WHAT YOU WILL DO: Reproduce the records below, changing every "black glossy tv at upper center" to "dark flat-screen television at upper center" and leaving everything else as it is.

SUPPLIED INFORMATION:
Segment Open

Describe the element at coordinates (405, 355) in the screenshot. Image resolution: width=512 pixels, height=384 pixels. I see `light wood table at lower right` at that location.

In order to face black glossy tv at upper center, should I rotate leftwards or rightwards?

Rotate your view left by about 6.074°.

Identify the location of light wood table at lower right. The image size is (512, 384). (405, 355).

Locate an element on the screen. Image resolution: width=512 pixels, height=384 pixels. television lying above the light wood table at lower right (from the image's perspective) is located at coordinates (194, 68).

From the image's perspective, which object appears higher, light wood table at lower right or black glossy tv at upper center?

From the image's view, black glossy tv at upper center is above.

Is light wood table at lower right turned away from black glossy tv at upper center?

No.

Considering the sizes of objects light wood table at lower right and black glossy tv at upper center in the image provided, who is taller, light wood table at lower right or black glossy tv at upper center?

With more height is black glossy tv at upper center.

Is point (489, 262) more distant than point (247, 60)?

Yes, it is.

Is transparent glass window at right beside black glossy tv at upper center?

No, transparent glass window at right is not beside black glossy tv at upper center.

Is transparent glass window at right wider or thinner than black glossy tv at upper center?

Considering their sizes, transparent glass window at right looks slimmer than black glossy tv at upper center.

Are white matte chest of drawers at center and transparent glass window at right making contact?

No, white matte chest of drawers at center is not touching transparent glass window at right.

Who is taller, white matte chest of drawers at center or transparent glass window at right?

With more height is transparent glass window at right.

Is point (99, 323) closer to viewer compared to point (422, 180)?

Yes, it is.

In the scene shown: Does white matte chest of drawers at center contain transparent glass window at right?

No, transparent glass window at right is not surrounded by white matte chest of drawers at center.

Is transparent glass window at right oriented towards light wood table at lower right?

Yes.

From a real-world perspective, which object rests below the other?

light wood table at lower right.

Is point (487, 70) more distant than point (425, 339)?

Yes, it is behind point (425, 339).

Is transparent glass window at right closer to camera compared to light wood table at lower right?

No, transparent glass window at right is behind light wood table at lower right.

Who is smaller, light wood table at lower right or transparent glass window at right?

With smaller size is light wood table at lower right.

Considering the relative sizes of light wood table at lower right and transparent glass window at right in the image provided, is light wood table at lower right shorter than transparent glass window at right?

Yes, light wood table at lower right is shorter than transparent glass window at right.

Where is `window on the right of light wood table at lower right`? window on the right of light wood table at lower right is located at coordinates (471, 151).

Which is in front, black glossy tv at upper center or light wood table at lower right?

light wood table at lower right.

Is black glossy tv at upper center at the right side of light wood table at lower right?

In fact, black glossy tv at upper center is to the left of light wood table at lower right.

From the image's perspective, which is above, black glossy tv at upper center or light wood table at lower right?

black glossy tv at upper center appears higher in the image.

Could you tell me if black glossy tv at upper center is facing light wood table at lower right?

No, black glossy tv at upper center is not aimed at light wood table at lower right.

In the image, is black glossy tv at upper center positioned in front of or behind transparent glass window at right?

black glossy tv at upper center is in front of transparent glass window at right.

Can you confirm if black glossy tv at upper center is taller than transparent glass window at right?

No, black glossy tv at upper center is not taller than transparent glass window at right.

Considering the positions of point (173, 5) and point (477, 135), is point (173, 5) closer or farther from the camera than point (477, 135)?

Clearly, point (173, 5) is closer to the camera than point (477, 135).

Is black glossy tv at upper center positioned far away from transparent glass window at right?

Segment Closed

FINAL ANSWER:
Describe the element at coordinates (405, 355) in the screenshot. Image resolution: width=512 pixels, height=384 pixels. I see `light wood table at lower right` at that location.

In order to face dark flat-screen television at upper center, should I rotate leftwards or rightwards?

Rotate your view left by about 6.074°.

Identify the location of light wood table at lower right. The image size is (512, 384). (405, 355).

Locate an element on the screen. Image resolution: width=512 pixels, height=384 pixels. television lying above the light wood table at lower right (from the image's perspective) is located at coordinates (194, 68).

From the image's perspective, which object appears higher, light wood table at lower right or dark flat-screen television at upper center?

From the image's view, dark flat-screen television at upper center is above.

Is light wood table at lower right turned away from dark flat-screen television at upper center?

No.

Considering the sizes of objects light wood table at lower right and dark flat-screen television at upper center in the image provided, who is taller, light wood table at lower right or dark flat-screen television at upper center?

With more height is dark flat-screen television at upper center.

Is point (489, 262) more distant than point (247, 60)?

Yes, it is.

Is transparent glass window at right beside dark flat-screen television at upper center?

No, transparent glass window at right is not beside dark flat-screen television at upper center.

Is transparent glass window at right wider or thinner than dark flat-screen television at upper center?

Considering their sizes, transparent glass window at right looks slimmer than dark flat-screen television at upper center.

Are white matte chest of drawers at center and transparent glass window at right making contact?

No, white matte chest of drawers at center is not touching transparent glass window at right.

Who is taller, white matte chest of drawers at center or transparent glass window at right?

With more height is transparent glass window at right.

Is point (99, 323) closer to viewer compared to point (422, 180)?

Yes, it is.

In the scene shown: Does white matte chest of drawers at center contain transparent glass window at right?

No, transparent glass window at right is not surrounded by white matte chest of drawers at center.

Is transparent glass window at right oriented towards light wood table at lower right?

Yes.

From a real-world perspective, which object rests below the other?

light wood table at lower right.

Is point (487, 70) more distant than point (425, 339)?

Yes, it is behind point (425, 339).

Is transparent glass window at right closer to camera compared to light wood table at lower right?

No, transparent glass window at right is behind light wood table at lower right.

Who is smaller, light wood table at lower right or transparent glass window at right?

With smaller size is light wood table at lower right.

Considering the relative sizes of light wood table at lower right and transparent glass window at right in the image provided, is light wood table at lower right shorter than transparent glass window at right?

Yes, light wood table at lower right is shorter than transparent glass window at right.

Where is `window on the right of light wood table at lower right`? window on the right of light wood table at lower right is located at coordinates (471, 151).

Which is in front, dark flat-screen television at upper center or light wood table at lower right?

light wood table at lower right.

Is dark flat-screen television at upper center at the right side of light wood table at lower right?

In fact, dark flat-screen television at upper center is to the left of light wood table at lower right.

From the image's perspective, which is above, dark flat-screen television at upper center or light wood table at lower right?

dark flat-screen television at upper center appears higher in the image.

Could you tell me if dark flat-screen television at upper center is facing light wood table at lower right?

No, dark flat-screen television at upper center is not aimed at light wood table at lower right.

In the image, is dark flat-screen television at upper center positioned in front of or behind transparent glass window at right?

dark flat-screen television at upper center is in front of transparent glass window at right.

Can you confirm if dark flat-screen television at upper center is taller than transparent glass window at right?

No, dark flat-screen television at upper center is not taller than transparent glass window at right.

Considering the positions of point (173, 5) and point (477, 135), is point (173, 5) closer or farther from the camera than point (477, 135)?

Clearly, point (173, 5) is closer to the camera than point (477, 135).

Is dark flat-screen television at upper center positioned far away from transparent glass window at right?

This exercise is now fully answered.